EXERCISE BRIEF — Please copy all of the data that follows exactly, leaving any pictures out.

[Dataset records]

▼

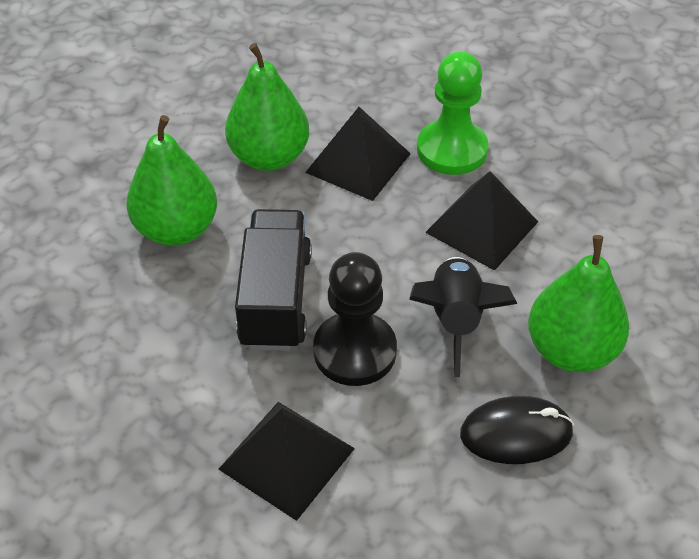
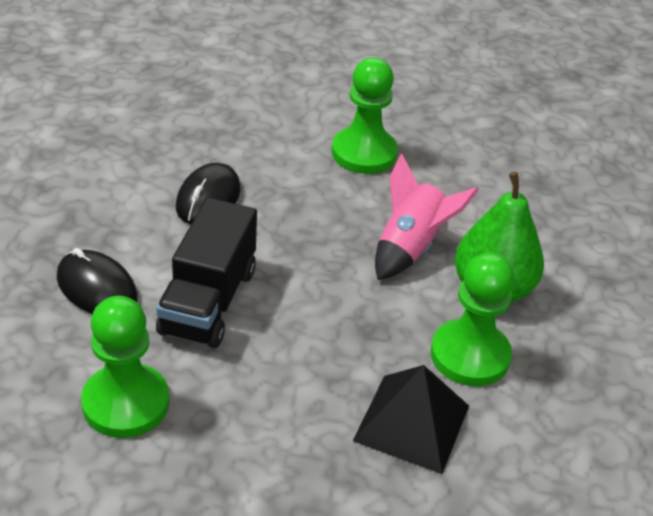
black mouse: 1 -> 2
black pawn: 1 -> 0
black pyramid: 3 -> 1
black rocket: 1 -> 0
green pawn: 1 -> 3
green pear: 3 -> 1
pink rocket: 0 -> 1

▲

EXERCISE SOLUTION —
black mouse: 1 -> 2
black pawn: 1 -> 0
black pyramid: 3 -> 1
black rocket: 1 -> 0
green pawn: 1 -> 3
green pear: 3 -> 1
pink rocket: 0 -> 1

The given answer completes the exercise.